Problem statement: Below are the records; copy exactly the stretch from the line containing "red brick E4:E6" through the line containing "black brick A6:B6", both ends included, and nothing else.

Stored entries:

+ + + +

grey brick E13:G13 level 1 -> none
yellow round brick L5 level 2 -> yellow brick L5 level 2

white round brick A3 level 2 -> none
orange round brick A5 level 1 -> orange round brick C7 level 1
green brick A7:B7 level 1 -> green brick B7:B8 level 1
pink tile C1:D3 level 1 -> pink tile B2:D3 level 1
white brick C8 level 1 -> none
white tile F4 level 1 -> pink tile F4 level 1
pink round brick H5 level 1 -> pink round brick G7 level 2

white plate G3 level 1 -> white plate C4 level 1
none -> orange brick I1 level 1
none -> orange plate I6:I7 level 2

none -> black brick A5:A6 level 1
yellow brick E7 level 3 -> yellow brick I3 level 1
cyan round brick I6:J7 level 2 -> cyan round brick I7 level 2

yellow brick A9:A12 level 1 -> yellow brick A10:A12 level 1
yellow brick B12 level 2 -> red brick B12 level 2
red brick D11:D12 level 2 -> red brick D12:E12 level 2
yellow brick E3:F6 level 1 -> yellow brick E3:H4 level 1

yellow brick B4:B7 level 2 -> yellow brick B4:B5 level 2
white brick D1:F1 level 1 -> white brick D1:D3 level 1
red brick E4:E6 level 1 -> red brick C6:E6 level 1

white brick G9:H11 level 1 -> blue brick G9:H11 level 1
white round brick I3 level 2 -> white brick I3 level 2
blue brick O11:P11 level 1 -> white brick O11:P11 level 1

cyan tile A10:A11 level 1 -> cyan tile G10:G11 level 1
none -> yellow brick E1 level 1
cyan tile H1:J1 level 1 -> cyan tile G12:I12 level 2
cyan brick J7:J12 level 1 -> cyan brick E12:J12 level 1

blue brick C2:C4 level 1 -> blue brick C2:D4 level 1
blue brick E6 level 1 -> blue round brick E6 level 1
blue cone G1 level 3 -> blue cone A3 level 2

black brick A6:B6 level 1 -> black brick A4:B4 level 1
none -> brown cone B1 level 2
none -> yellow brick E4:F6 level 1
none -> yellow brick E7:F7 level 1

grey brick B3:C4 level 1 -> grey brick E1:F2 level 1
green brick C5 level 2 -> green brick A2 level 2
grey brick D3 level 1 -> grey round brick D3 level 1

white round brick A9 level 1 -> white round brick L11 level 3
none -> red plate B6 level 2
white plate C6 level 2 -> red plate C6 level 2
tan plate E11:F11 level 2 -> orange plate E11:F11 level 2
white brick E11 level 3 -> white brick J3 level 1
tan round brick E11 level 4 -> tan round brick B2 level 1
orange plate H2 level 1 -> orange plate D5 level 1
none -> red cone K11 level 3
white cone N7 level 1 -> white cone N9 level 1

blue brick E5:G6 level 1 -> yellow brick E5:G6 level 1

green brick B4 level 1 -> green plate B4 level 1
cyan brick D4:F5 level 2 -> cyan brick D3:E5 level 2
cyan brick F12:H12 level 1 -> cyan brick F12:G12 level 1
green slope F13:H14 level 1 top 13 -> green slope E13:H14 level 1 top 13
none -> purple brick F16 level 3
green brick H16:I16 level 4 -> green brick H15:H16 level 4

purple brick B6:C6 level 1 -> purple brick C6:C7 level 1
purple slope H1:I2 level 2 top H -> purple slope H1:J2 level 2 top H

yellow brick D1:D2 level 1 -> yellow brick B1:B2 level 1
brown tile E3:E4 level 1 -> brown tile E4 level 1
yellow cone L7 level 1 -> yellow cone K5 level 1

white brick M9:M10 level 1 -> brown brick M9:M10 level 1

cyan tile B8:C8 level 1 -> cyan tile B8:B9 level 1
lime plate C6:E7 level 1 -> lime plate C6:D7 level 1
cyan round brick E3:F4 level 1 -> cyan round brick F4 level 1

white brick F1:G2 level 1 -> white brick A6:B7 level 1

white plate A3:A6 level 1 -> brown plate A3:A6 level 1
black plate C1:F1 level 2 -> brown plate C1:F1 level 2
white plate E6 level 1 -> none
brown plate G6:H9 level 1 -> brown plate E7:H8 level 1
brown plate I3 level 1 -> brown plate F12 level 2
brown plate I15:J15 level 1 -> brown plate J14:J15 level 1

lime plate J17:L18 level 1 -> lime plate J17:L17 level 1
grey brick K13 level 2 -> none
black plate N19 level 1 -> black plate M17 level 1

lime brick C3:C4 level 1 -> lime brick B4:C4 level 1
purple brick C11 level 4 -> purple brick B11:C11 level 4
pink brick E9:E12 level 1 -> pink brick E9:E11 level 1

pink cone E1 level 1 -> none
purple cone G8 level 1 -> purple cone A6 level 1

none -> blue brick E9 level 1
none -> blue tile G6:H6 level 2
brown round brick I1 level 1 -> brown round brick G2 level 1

+ + + +

Response:
red brick E4:E6 level 1 -> red brick C6:E6 level 1

white brick G9:H11 level 1 -> blue brick G9:H11 level 1
white round brick I3 level 2 -> white brick I3 level 2
blue brick O11:P11 level 1 -> white brick O11:P11 level 1

cyan tile A10:A11 level 1 -> cyan tile G10:G11 level 1
none -> yellow brick E1 level 1
cyan tile H1:J1 level 1 -> cyan tile G12:I12 level 2
cyan brick J7:J12 level 1 -> cyan brick E12:J12 level 1

blue brick C2:C4 level 1 -> blue brick C2:D4 level 1
blue brick E6 level 1 -> blue round brick E6 level 1
blue cone G1 level 3 -> blue cone A3 level 2

black brick A6:B6 level 1 -> black brick A4:B4 level 1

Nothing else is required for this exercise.